## [Work required]
Repeat the records verbatim and leave the pictures out of your copy.

## [Data section]
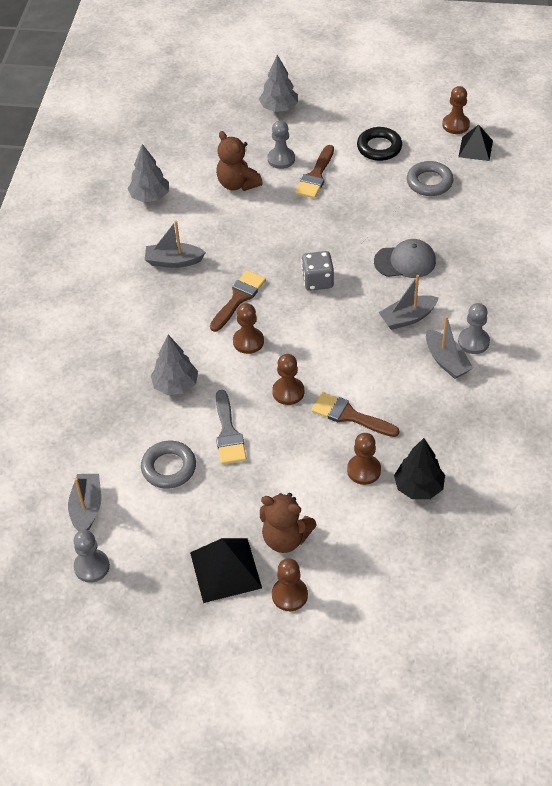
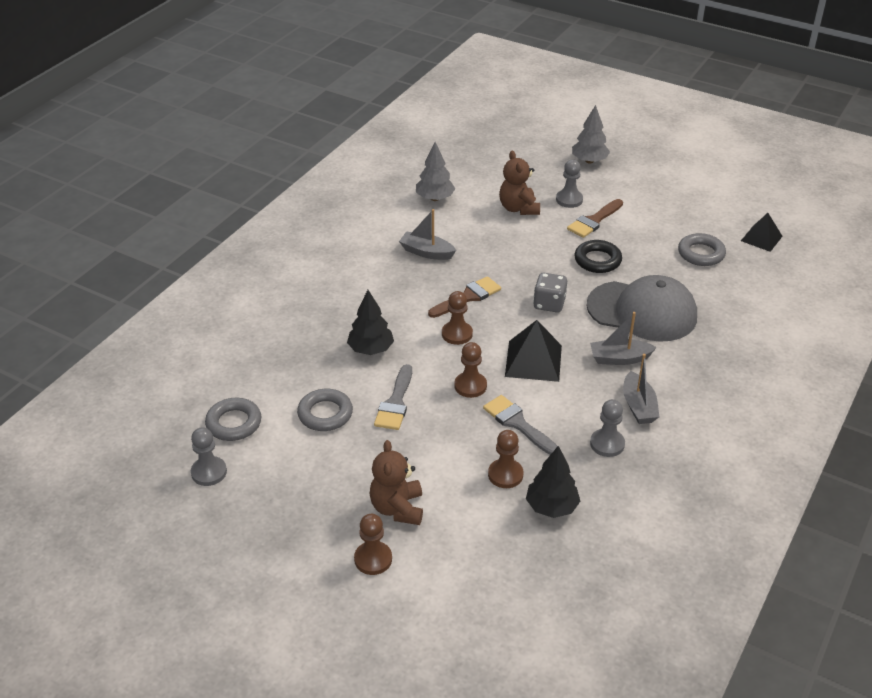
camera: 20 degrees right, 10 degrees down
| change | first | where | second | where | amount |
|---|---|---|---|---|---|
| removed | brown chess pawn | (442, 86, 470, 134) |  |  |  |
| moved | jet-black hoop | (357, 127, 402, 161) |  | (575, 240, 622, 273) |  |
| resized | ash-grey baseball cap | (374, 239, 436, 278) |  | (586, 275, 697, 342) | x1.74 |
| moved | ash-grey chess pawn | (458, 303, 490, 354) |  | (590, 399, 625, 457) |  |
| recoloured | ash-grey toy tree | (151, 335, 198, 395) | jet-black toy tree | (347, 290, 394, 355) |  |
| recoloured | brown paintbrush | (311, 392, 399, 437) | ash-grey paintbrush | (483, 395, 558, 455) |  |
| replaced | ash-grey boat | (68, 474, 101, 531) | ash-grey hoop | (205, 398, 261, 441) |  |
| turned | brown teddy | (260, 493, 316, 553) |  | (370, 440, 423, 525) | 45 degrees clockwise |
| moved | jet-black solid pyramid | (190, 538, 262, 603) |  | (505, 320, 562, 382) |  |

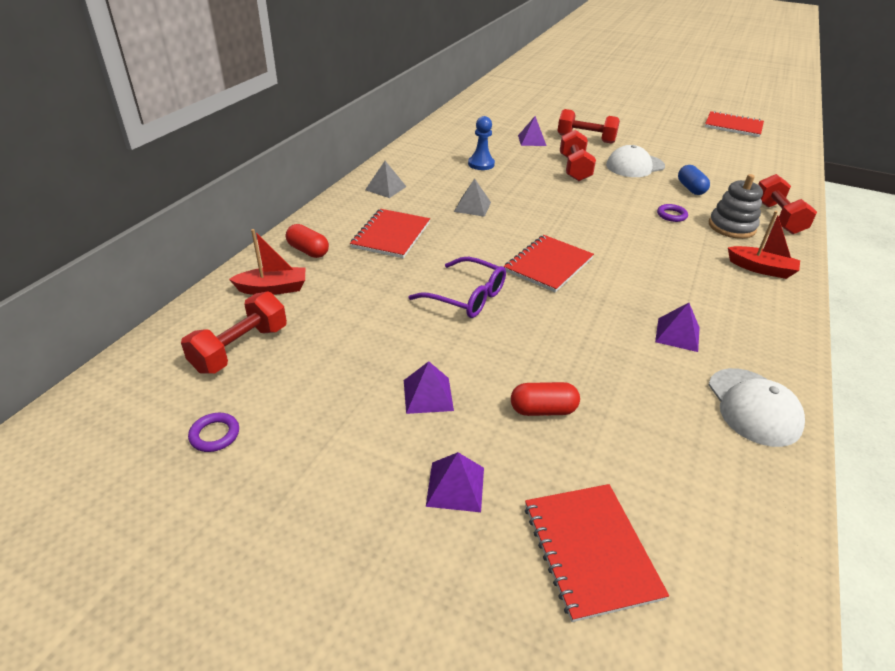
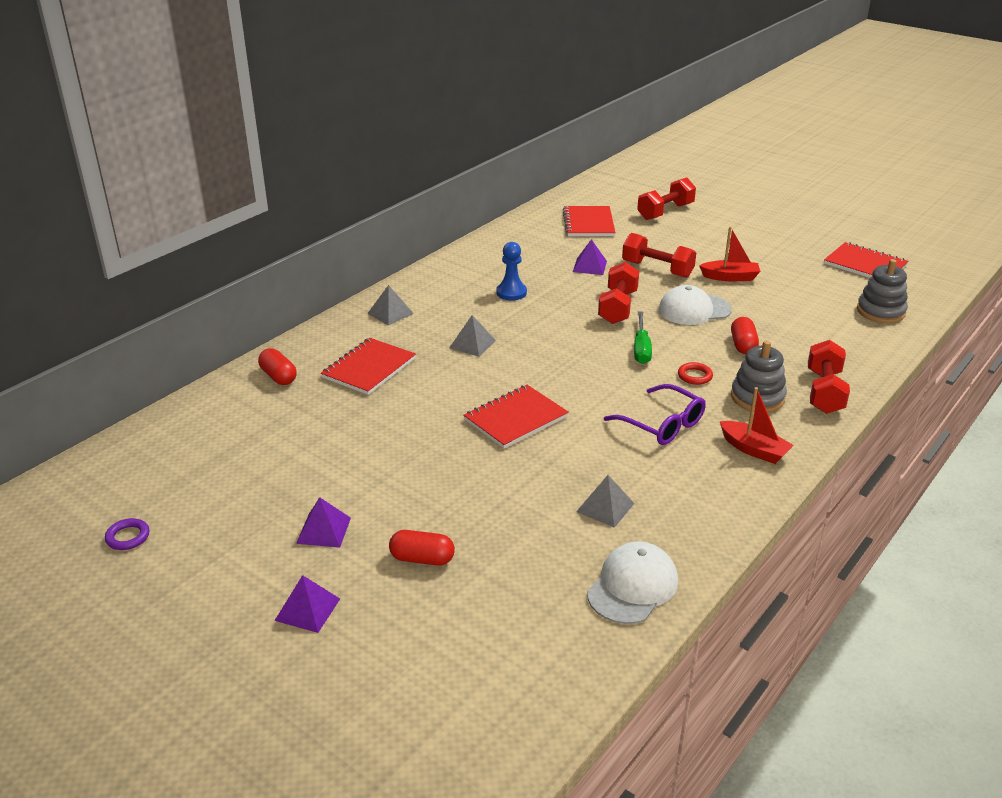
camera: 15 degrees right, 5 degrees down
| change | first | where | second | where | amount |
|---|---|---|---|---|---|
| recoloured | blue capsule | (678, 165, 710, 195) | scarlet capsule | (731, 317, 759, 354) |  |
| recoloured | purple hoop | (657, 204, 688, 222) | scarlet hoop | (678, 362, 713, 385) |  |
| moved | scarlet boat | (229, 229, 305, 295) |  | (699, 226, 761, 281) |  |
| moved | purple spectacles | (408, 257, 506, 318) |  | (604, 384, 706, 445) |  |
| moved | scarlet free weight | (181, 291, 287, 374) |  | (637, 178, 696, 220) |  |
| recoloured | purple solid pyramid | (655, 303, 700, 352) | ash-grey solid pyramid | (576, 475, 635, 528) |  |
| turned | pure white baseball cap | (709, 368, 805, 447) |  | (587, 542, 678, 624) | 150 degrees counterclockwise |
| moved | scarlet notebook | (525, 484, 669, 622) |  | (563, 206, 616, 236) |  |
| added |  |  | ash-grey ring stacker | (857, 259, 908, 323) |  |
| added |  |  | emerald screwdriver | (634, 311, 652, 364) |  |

## [Answer box]
camera: 20 degrees right, 10 degrees down
| change | first | where | second | where | amount |
|---|---|---|---|---|---|
| removed | brown chess pawn | (442, 86, 470, 134) |  |  |  |
| moved | jet-black hoop | (357, 127, 402, 161) |  | (575, 240, 622, 273) |  |
| resized | ash-grey baseball cap | (374, 239, 436, 278) |  | (586, 275, 697, 342) | x1.74 |
| moved | ash-grey chess pawn | (458, 303, 490, 354) |  | (590, 399, 625, 457) |  |
| recoloured | ash-grey toy tree | (151, 335, 198, 395) | jet-black toy tree | (347, 290, 394, 355) |  |
| recoloured | brown paintbrush | (311, 392, 399, 437) | ash-grey paintbrush | (483, 395, 558, 455) |  |
| replaced | ash-grey boat | (68, 474, 101, 531) | ash-grey hoop | (205, 398, 261, 441) |  |
| turned | brown teddy | (260, 493, 316, 553) |  | (370, 440, 423, 525) | 45 degrees clockwise |
| moved | jet-black solid pyramid | (190, 538, 262, 603) |  | (505, 320, 562, 382) |  |

camera: 15 degrees right, 5 degrees down
| change | first | where | second | where | amount |
|---|---|---|---|---|---|
| recoloured | blue capsule | (678, 165, 710, 195) | scarlet capsule | (731, 317, 759, 354) |  |
| recoloured | purple hoop | (657, 204, 688, 222) | scarlet hoop | (678, 362, 713, 385) |  |
| moved | scarlet boat | (229, 229, 305, 295) |  | (699, 226, 761, 281) |  |
| moved | purple spectacles | (408, 257, 506, 318) |  | (604, 384, 706, 445) |  |
| moved | scarlet free weight | (181, 291, 287, 374) |  | (637, 178, 696, 220) |  |
| recoloured | purple solid pyramid | (655, 303, 700, 352) | ash-grey solid pyramid | (576, 475, 635, 528) |  |
| turned | pure white baseball cap | (709, 368, 805, 447) |  | (587, 542, 678, 624) | 150 degrees counterclockwise |
| moved | scarlet notebook | (525, 484, 669, 622) |  | (563, 206, 616, 236) |  |
| added |  |  | ash-grey ring stacker | (857, 259, 908, 323) |  |
| added |  |  | emerald screwdriver | (634, 311, 652, 364) |  |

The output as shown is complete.